TASK PROMPT | Please copy out all lines of the entries that contain the word "moved".

========================================================================

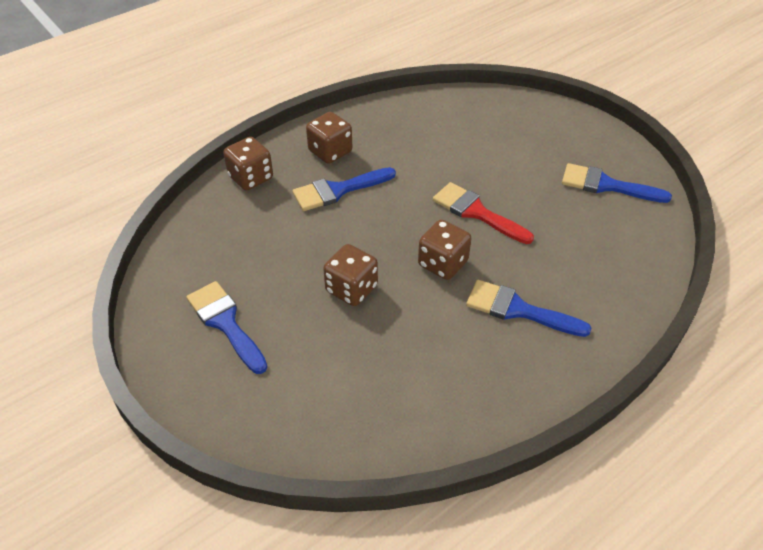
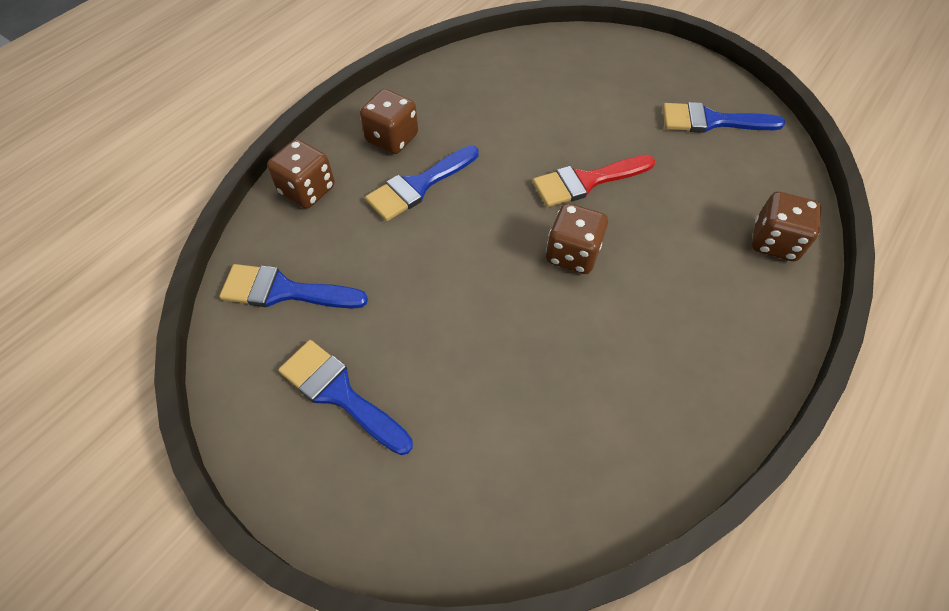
camera: 15 degrees left, 10 degrees up
brown dice [323,244,378,306] -> brown dice moved to [752,192,822,261]
red brush [433,182,534,244] -> red brush turned 45 degrees counterclockwise [532,155,655,207]
blue brush [466,280,591,337] -> blue brush moved to [219,264,368,309]

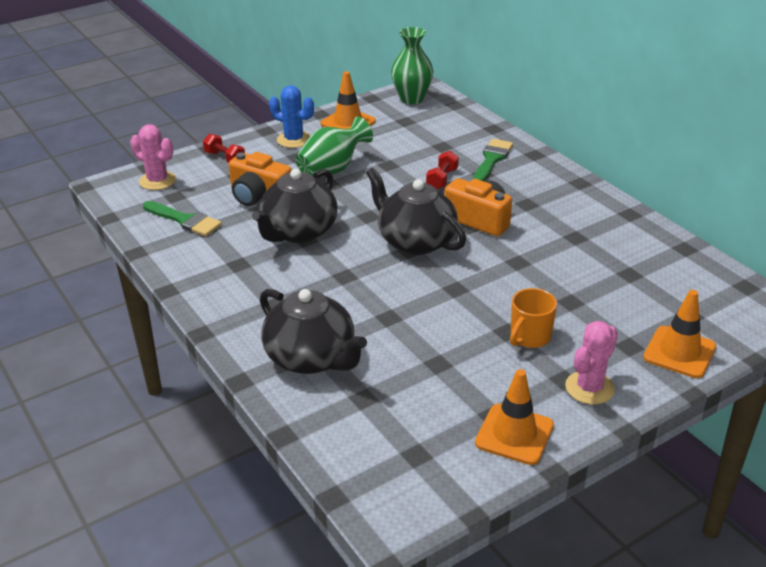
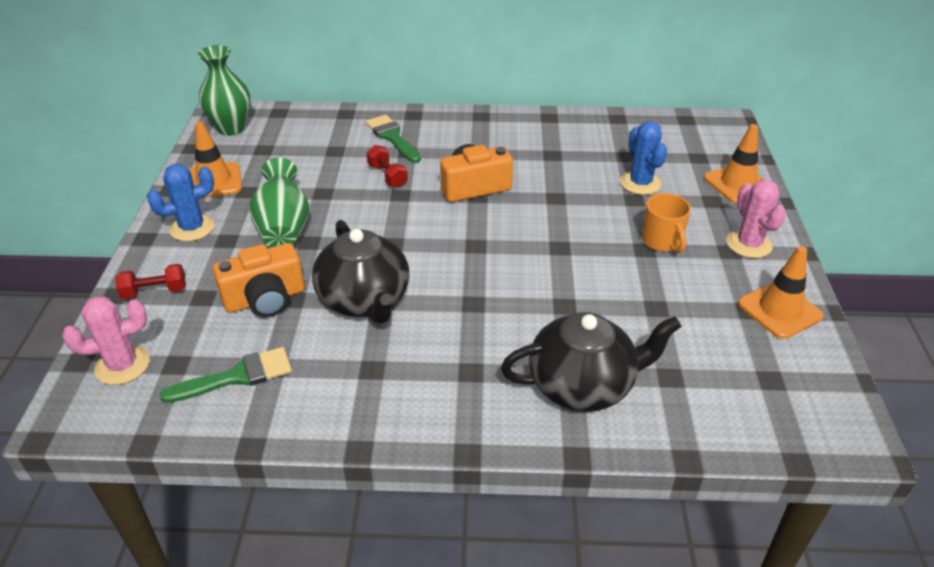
camera: 55 degrees left, 5 degrees up
black teapot [366,168,466,255] -> none
none -> blue cactus [620,121,667,195]

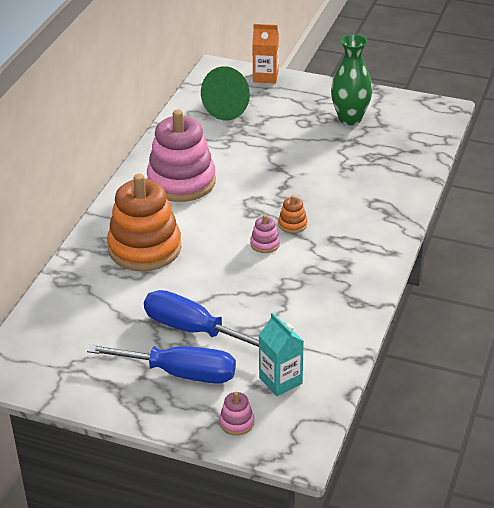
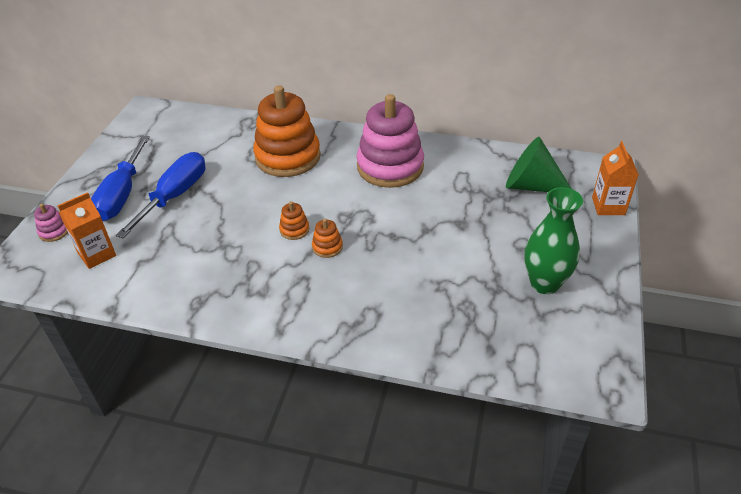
camera: 85 degrees right, 5 degrees up
pink stacking toy [250,215,280,253] -> orange stacking toy [279,201,310,240]
turquoise carton [258,313,304,396] -> orange carton [57,192,116,269]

========================================================================

EXERCISE OUTPUT |
brown dice [323,244,378,306] -> brown dice moved to [752,192,822,261]
blue brush [466,280,591,337] -> blue brush moved to [219,264,368,309]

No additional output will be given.